··· EXCERPTED RECORDS
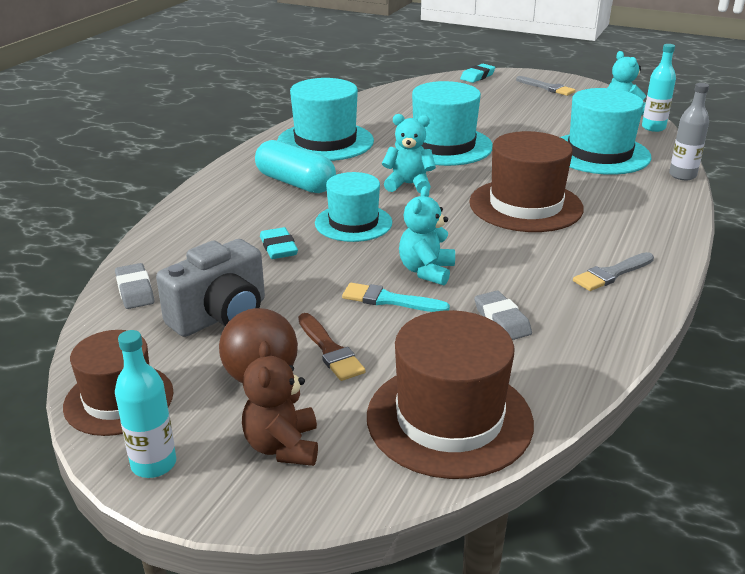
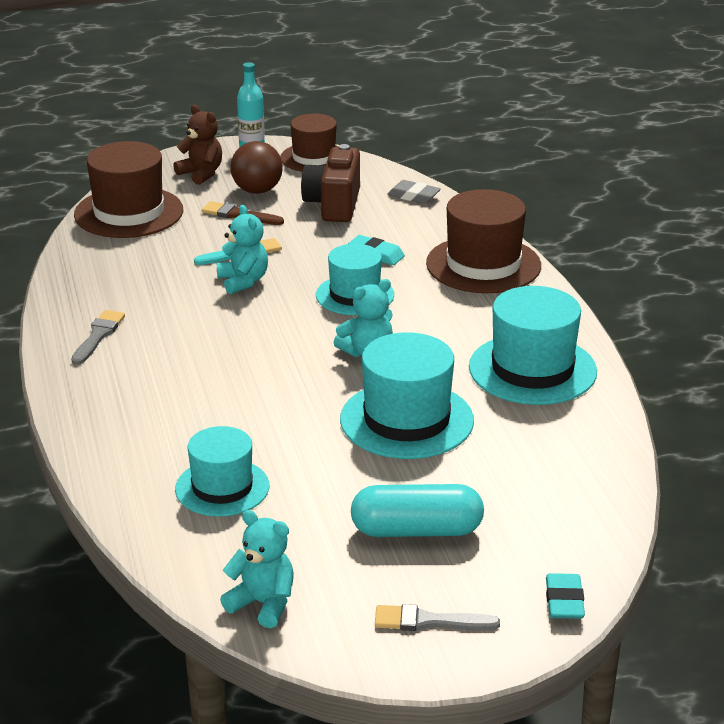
camera: 140 degrees right, 0 degrees up
grey camera [156,239,265,337] -> brown camera [301,144,360,222]
turquoise capsule [255,140,336,193] -> turquoise capsule moved to [351,484,484,537]
brown hat [469,131,584,232] -> brown hat moved to [426,189,541,293]
grey eraser [474,291,532,340] -> none
turquoise hat [560,88,652,175] -> turquoise hat [175,426,270,517], size x0.66
turquoise bottle [642,44,676,132] -> none
grey bottle [669,83,709,180] -> none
······
TASK DETAILS »
Reproduce every entry above in full and exactly, though not its pictures.

OUTPUT OF THE EXERCISE »
camera: 140 degrees right, 0 degrees up
grey camera [156,239,265,337] -> brown camera [301,144,360,222]
turquoise capsule [255,140,336,193] -> turquoise capsule moved to [351,484,484,537]
brown hat [469,131,584,232] -> brown hat moved to [426,189,541,293]
grey eraser [474,291,532,340] -> none
turquoise hat [560,88,652,175] -> turquoise hat [175,426,270,517], size x0.66
turquoise bottle [642,44,676,132] -> none
grey bottle [669,83,709,180] -> none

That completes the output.